Would you please write out each entry that follows, exactly as written?

(Beginning of Extracted information)

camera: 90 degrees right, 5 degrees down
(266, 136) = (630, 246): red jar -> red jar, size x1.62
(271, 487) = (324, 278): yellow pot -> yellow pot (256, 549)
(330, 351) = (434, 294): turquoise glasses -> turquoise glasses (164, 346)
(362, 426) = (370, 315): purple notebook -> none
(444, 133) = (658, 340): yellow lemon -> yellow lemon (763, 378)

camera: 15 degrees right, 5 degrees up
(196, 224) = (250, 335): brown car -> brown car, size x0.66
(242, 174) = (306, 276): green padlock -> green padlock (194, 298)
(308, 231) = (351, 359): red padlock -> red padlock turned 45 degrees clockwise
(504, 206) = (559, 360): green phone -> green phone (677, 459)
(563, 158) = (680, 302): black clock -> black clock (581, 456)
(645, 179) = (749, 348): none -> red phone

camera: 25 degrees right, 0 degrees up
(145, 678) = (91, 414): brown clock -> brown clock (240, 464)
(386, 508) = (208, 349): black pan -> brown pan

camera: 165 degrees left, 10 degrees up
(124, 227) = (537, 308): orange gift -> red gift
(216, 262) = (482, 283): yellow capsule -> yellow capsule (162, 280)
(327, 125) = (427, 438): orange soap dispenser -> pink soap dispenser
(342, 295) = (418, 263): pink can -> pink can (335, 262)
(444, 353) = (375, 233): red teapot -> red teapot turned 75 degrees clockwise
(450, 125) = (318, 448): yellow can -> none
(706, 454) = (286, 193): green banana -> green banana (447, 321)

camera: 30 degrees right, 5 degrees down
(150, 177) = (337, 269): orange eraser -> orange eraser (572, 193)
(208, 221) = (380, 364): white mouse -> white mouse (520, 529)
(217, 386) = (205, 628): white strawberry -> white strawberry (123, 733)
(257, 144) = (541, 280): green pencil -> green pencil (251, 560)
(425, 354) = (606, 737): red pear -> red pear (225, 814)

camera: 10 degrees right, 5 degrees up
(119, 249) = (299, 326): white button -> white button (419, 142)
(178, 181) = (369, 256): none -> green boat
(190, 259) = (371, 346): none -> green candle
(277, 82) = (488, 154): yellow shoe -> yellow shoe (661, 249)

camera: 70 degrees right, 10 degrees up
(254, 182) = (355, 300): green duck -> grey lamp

(End of Extracted information)

* _Written response_
camera: 90 degrees right, 5 degrees down
(266, 136) = (630, 246): red jar -> red jar, size x1.62
(271, 487) = (324, 278): yellow pot -> yellow pot (256, 549)
(330, 351) = (434, 294): turquoise glasses -> turquoise glasses (164, 346)
(362, 426) = (370, 315): purple notebook -> none
(444, 133) = (658, 340): yellow lemon -> yellow lemon (763, 378)

camera: 15 degrees right, 5 degrees up
(196, 224) = (250, 335): brown car -> brown car, size x0.66
(242, 174) = (306, 276): green padlock -> green padlock (194, 298)
(308, 231) = (351, 359): red padlock -> red padlock turned 45 degrees clockwise
(504, 206) = (559, 360): green phone -> green phone (677, 459)
(563, 158) = (680, 302): black clock -> black clock (581, 456)
(645, 179) = (749, 348): none -> red phone

camera: 25 degrees right, 0 degrees up
(145, 678) = (91, 414): brown clock -> brown clock (240, 464)
(386, 508) = (208, 349): black pan -> brown pan

camera: 165 degrees left, 10 degrees up
(124, 227) = (537, 308): orange gift -> red gift
(216, 262) = (482, 283): yellow capsule -> yellow capsule (162, 280)
(327, 125) = (427, 438): orange soap dispenser -> pink soap dispenser
(342, 295) = (418, 263): pink can -> pink can (335, 262)
(444, 353) = (375, 233): red teapot -> red teapot turned 75 degrees clockwise
(450, 125) = (318, 448): yellow can -> none
(706, 454) = (286, 193): green banana -> green banana (447, 321)

camera: 30 degrees right, 5 degrees down
(150, 177) = (337, 269): orange eraser -> orange eraser (572, 193)
(208, 221) = (380, 364): white mouse -> white mouse (520, 529)
(217, 386) = (205, 628): white strawberry -> white strawberry (123, 733)
(257, 144) = (541, 280): green pencil -> green pencil (251, 560)
(425, 354) = (606, 737): red pear -> red pear (225, 814)

camera: 10 degrees right, 5 degrees up
(119, 249) = (299, 326): white button -> white button (419, 142)
(178, 181) = (369, 256): none -> green boat
(190, 259) = (371, 346): none -> green candle
(277, 82) = (488, 154): yellow shoe -> yellow shoe (661, 249)

camera: 70 degrees right, 10 degrees up
(254, 182) = (355, 300): green duck -> grey lamp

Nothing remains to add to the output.